- What needs to be done: For the listing below, print exactly the lines from the line with "U1 pin VIN: N003 -> N014" to the line with "SW3: button (N2, VS) -> switch (N2, VS)", both included, and nothing beyond them.
+++
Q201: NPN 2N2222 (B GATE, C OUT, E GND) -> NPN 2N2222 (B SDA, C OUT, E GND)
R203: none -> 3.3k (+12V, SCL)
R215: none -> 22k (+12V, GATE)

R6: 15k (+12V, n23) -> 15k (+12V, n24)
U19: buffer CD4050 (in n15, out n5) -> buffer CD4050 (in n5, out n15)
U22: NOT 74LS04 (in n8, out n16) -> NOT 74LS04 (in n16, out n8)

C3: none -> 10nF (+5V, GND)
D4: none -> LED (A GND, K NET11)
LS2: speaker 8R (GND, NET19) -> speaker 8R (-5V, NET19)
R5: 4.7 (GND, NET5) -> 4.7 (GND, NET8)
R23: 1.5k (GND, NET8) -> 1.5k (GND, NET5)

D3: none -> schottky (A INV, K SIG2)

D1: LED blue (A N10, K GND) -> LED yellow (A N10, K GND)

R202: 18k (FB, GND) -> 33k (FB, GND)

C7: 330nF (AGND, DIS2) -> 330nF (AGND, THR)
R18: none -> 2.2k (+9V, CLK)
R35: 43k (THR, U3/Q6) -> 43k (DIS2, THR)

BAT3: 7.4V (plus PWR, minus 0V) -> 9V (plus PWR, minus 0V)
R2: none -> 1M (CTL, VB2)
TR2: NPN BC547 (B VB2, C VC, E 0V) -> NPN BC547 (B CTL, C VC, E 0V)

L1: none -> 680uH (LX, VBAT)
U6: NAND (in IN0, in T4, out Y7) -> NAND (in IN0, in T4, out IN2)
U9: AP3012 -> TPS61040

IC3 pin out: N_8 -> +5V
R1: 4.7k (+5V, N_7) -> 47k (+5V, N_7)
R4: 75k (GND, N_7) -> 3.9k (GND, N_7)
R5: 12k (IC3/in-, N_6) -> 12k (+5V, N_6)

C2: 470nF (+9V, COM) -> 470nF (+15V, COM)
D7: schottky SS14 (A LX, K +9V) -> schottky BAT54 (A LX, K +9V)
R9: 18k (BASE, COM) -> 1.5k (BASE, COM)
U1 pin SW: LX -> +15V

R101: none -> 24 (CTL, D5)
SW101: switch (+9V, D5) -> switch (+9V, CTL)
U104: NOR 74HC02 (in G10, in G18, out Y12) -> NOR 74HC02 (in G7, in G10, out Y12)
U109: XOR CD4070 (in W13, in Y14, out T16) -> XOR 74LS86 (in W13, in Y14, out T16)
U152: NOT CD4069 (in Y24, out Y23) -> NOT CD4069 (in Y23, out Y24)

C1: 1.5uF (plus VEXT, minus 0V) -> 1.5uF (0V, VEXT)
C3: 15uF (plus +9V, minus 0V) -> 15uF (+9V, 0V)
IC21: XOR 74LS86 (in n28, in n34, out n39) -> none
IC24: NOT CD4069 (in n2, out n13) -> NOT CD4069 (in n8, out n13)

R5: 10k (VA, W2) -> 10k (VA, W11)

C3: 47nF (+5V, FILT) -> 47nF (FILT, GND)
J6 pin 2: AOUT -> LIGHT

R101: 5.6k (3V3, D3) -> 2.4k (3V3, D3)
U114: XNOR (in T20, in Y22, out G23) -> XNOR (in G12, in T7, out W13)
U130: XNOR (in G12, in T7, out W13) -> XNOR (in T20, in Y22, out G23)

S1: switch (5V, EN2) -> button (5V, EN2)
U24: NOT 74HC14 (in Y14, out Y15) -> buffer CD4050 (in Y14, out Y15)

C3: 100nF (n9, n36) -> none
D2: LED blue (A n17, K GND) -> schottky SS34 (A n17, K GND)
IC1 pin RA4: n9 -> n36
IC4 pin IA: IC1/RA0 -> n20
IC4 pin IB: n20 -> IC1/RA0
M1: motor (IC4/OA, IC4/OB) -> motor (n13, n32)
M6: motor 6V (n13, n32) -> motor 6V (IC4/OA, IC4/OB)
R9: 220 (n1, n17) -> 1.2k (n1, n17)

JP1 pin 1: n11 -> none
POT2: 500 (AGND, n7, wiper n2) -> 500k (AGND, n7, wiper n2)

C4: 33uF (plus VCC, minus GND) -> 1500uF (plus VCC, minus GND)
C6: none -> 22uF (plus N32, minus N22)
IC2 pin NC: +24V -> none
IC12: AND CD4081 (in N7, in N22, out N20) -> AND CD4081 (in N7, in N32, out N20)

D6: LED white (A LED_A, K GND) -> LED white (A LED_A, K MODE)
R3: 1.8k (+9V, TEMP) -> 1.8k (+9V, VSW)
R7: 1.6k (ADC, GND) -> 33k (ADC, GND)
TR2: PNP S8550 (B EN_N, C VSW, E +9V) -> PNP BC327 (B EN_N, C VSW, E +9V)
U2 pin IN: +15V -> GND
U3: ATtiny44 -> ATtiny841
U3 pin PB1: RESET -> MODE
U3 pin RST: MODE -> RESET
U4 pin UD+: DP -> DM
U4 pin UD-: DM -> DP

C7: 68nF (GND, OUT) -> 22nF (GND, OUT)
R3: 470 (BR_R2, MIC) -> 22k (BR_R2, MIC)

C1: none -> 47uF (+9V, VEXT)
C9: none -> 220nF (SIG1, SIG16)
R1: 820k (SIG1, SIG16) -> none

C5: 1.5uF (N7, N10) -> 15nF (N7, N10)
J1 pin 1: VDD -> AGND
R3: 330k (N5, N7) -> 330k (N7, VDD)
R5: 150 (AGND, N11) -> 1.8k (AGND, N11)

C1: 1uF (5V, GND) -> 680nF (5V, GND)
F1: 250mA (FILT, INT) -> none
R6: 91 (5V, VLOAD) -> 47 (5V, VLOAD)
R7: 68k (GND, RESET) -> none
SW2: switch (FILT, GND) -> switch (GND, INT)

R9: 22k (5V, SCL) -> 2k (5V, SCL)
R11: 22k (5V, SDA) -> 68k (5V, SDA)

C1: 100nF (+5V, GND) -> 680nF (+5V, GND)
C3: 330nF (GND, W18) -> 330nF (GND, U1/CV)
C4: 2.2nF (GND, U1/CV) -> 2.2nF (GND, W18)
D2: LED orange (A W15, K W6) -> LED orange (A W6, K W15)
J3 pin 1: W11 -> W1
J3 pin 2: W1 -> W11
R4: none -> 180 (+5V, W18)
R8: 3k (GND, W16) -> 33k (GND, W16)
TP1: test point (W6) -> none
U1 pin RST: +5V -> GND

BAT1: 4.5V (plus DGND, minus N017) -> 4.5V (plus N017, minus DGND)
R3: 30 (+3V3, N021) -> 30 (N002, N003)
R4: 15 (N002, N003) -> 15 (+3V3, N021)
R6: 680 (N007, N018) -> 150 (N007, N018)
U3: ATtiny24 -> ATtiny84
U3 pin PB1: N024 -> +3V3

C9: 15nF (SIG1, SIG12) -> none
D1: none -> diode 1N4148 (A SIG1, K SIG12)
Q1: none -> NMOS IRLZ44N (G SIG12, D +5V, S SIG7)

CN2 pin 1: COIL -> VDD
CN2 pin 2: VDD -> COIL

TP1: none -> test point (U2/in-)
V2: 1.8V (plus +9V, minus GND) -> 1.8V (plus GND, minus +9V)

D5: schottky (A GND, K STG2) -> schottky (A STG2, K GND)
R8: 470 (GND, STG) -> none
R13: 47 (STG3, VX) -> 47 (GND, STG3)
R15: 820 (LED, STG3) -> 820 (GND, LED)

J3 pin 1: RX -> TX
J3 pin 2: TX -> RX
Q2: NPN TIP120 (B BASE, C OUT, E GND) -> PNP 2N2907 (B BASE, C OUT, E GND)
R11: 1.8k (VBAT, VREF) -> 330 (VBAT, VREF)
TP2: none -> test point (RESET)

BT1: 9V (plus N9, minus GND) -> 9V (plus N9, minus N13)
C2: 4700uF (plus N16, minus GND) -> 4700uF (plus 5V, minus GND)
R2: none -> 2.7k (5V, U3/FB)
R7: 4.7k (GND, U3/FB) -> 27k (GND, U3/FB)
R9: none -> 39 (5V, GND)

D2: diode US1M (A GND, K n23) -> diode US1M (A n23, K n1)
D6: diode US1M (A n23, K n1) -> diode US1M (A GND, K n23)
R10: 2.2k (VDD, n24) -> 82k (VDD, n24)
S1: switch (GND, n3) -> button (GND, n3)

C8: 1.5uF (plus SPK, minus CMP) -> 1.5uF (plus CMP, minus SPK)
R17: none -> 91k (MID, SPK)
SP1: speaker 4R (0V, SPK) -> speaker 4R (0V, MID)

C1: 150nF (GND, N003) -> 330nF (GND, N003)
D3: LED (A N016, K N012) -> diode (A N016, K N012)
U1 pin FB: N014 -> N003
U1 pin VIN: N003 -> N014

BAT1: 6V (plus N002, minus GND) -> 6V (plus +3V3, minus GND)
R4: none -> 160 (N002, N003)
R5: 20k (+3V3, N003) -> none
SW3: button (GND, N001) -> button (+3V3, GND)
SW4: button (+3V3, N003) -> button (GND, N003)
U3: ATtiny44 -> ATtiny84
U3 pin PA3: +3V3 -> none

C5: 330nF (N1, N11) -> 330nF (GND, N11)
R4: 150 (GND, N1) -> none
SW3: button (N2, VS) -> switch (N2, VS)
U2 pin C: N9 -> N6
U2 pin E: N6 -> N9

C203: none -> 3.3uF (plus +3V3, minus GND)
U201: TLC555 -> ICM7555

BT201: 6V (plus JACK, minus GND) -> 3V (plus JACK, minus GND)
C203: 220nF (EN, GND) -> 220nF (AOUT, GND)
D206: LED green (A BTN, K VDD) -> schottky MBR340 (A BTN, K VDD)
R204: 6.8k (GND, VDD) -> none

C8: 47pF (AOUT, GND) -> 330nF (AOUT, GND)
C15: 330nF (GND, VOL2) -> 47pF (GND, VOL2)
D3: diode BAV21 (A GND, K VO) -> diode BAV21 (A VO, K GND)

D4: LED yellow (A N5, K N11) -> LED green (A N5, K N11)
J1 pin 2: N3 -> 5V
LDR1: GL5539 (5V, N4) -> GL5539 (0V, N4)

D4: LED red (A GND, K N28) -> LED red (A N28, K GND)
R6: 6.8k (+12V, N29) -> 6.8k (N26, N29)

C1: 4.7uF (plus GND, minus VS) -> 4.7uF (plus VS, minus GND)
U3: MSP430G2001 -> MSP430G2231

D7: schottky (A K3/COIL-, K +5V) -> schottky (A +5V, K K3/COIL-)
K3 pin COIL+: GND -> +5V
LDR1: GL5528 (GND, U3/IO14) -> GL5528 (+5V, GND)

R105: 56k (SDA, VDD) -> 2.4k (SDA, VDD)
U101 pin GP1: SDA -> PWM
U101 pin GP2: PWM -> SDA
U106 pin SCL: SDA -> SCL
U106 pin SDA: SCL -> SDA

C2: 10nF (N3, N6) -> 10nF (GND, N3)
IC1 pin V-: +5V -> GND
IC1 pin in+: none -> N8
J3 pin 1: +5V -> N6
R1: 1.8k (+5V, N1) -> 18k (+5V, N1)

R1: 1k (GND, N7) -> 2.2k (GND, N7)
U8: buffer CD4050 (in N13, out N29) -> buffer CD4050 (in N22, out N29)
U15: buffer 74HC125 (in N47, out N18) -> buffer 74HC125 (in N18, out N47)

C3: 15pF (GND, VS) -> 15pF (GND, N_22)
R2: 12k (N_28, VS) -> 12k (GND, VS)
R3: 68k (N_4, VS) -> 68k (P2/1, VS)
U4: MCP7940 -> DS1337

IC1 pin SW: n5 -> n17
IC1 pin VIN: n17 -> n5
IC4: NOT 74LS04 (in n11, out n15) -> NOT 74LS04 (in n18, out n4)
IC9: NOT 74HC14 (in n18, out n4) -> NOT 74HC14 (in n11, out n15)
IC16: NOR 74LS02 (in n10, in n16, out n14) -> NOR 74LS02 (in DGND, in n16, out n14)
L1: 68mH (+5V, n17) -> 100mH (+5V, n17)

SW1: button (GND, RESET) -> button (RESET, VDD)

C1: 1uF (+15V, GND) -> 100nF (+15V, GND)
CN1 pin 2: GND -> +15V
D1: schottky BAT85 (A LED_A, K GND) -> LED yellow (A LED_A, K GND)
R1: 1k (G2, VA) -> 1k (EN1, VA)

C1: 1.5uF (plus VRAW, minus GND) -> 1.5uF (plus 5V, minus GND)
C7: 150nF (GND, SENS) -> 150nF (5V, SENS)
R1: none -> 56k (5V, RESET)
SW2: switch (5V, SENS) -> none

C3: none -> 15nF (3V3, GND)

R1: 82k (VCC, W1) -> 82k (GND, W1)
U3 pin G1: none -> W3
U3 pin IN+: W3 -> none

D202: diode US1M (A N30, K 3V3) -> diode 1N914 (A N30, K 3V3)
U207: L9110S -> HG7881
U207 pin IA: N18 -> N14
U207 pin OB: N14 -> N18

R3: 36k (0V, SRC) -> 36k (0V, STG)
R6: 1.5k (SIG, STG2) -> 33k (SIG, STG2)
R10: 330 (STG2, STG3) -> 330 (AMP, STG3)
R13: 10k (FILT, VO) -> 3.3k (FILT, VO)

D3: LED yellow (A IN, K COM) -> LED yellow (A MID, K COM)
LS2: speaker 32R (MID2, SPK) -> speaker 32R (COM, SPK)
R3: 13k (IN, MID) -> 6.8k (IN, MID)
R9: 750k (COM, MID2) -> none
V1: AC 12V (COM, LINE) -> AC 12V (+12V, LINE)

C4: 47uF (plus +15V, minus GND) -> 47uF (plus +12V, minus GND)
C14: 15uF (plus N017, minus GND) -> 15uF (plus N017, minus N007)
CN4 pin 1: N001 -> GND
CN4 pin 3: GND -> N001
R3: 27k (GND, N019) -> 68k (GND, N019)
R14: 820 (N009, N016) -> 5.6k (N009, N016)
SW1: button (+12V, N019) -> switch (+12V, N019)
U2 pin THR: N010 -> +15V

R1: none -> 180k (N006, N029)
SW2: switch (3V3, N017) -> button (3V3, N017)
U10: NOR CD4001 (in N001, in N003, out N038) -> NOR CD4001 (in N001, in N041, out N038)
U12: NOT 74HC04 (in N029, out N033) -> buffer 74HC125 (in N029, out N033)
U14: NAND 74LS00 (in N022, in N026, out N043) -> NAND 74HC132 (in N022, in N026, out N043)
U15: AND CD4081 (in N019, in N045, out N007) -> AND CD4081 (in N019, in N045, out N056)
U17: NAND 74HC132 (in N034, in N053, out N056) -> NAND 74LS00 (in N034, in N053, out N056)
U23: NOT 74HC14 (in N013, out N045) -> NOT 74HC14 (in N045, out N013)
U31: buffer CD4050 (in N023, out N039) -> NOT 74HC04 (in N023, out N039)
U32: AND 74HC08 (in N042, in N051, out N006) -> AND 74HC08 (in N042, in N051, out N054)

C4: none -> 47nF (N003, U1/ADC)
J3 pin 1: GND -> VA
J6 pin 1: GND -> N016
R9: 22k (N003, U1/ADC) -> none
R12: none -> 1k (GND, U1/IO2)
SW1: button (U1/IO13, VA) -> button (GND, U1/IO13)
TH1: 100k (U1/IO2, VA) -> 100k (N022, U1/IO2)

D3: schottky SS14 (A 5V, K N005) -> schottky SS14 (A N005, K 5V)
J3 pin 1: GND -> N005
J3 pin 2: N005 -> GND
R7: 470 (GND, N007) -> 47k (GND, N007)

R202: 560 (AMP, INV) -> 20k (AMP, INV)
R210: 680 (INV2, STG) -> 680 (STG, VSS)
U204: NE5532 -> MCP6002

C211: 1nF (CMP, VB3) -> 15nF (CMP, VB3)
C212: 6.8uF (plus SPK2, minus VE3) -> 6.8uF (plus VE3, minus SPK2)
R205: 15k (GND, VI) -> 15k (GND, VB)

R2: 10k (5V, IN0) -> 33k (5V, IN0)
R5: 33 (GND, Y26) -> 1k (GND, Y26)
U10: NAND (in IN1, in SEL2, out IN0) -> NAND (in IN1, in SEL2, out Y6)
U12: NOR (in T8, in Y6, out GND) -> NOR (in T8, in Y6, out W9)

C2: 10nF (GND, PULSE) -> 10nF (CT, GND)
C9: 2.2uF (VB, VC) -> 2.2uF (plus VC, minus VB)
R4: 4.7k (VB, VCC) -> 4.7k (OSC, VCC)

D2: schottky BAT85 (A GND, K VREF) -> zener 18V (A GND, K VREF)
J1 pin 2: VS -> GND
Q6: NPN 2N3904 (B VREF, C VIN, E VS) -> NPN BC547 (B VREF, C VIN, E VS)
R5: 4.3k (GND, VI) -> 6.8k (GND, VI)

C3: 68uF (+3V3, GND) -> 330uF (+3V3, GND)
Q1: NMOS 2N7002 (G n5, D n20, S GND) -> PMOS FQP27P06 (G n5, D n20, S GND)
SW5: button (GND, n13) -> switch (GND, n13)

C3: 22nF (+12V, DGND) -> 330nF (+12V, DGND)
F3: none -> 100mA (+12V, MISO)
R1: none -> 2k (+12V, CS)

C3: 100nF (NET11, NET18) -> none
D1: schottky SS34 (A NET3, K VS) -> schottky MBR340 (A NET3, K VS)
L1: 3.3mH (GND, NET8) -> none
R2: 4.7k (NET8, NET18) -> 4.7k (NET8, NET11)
+++
- Output of the task:
U1 pin VIN: N003 -> N014

BAT1: 6V (plus N002, minus GND) -> 6V (plus +3V3, minus GND)
R4: none -> 160 (N002, N003)
R5: 20k (+3V3, N003) -> none
SW3: button (GND, N001) -> button (+3V3, GND)
SW4: button (+3V3, N003) -> button (GND, N003)
U3: ATtiny44 -> ATtiny84
U3 pin PA3: +3V3 -> none

C5: 330nF (N1, N11) -> 330nF (GND, N11)
R4: 150 (GND, N1) -> none
SW3: button (N2, VS) -> switch (N2, VS)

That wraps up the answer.